* **Material supplied**

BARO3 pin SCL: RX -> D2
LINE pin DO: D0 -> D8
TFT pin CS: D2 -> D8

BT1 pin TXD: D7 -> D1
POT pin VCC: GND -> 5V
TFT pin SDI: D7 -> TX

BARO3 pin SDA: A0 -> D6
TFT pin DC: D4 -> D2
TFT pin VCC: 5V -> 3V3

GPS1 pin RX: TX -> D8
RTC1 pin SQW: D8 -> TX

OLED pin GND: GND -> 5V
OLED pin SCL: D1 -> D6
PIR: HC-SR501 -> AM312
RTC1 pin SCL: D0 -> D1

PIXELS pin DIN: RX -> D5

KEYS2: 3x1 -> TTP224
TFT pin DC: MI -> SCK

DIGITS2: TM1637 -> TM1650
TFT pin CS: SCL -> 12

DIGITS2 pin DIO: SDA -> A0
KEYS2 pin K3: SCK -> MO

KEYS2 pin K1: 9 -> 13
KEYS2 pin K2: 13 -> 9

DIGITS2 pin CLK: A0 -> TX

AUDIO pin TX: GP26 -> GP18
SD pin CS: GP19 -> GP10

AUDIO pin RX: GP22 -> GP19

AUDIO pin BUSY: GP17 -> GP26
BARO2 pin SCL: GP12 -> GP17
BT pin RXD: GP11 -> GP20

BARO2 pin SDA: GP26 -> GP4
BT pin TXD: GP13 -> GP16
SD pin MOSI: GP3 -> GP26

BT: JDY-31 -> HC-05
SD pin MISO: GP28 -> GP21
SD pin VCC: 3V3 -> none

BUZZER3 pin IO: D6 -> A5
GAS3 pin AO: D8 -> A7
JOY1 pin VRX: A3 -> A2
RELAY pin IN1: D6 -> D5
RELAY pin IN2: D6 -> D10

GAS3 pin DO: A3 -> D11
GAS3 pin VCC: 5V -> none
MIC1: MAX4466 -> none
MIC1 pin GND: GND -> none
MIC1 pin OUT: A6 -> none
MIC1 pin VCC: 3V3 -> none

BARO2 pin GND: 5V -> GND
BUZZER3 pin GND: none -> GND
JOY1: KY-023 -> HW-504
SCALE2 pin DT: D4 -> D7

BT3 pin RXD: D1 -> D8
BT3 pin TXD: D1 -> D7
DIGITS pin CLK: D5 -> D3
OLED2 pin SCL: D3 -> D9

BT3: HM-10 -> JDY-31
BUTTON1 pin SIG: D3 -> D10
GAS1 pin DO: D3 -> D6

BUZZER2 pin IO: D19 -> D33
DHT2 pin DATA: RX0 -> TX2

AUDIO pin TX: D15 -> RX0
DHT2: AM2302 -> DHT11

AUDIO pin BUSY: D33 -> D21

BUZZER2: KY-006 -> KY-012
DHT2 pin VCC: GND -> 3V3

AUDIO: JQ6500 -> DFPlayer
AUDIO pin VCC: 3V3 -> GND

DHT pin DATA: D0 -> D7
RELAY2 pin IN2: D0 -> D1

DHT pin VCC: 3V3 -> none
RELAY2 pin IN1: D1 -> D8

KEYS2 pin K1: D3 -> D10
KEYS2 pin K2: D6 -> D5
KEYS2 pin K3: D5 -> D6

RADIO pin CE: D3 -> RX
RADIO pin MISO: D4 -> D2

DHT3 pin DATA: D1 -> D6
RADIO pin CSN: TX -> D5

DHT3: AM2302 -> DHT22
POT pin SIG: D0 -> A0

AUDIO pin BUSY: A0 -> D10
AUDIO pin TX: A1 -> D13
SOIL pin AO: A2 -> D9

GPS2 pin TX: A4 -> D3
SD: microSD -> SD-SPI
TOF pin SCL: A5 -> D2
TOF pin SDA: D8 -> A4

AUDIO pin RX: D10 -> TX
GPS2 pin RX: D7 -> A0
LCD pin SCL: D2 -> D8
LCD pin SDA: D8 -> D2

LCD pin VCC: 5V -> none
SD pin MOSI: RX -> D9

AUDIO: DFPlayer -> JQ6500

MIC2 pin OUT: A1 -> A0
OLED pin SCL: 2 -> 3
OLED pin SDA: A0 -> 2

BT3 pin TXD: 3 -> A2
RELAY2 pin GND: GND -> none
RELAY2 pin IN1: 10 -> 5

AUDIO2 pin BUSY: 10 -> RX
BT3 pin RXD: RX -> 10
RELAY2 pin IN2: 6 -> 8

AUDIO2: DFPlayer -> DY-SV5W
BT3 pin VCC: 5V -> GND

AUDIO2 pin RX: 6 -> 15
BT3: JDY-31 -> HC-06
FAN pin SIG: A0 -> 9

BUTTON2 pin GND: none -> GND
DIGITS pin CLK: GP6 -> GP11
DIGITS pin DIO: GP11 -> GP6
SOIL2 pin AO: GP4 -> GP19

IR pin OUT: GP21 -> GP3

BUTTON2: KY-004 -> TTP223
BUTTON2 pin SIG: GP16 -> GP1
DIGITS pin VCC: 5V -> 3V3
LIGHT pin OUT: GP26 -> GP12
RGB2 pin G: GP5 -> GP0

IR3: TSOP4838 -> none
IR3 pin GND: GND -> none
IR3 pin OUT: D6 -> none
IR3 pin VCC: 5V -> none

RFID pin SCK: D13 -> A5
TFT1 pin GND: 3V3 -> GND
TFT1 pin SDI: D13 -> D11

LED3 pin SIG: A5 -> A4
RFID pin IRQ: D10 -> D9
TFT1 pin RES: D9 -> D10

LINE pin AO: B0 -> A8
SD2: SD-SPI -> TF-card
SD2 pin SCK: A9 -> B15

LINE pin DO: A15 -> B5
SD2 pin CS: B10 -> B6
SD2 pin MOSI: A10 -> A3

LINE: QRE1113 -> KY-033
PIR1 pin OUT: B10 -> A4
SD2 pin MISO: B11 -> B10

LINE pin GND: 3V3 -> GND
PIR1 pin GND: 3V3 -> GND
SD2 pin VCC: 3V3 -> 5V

* **Exercise prompt**
Set down, word for word, every line from the line that holds "DIGITS pin CLK: GP6 -> GP11" to the end of the entries above, including both ends.

* **Result of the exercise**
DIGITS pin CLK: GP6 -> GP11
DIGITS pin DIO: GP11 -> GP6
SOIL2 pin AO: GP4 -> GP19

IR pin OUT: GP21 -> GP3

BUTTON2: KY-004 -> TTP223
BUTTON2 pin SIG: GP16 -> GP1
DIGITS pin VCC: 5V -> 3V3
LIGHT pin OUT: GP26 -> GP12
RGB2 pin G: GP5 -> GP0

IR3: TSOP4838 -> none
IR3 pin GND: GND -> none
IR3 pin OUT: D6 -> none
IR3 pin VCC: 5V -> none

RFID pin SCK: D13 -> A5
TFT1 pin GND: 3V3 -> GND
TFT1 pin SDI: D13 -> D11

LED3 pin SIG: A5 -> A4
RFID pin IRQ: D10 -> D9
TFT1 pin RES: D9 -> D10

LINE pin AO: B0 -> A8
SD2: SD-SPI -> TF-card
SD2 pin SCK: A9 -> B15

LINE pin DO: A15 -> B5
SD2 pin CS: B10 -> B6
SD2 pin MOSI: A10 -> A3

LINE: QRE1113 -> KY-033
PIR1 pin OUT: B10 -> A4
SD2 pin MISO: B11 -> B10

LINE pin GND: 3V3 -> GND
PIR1 pin GND: 3V3 -> GND
SD2 pin VCC: 3V3 -> 5V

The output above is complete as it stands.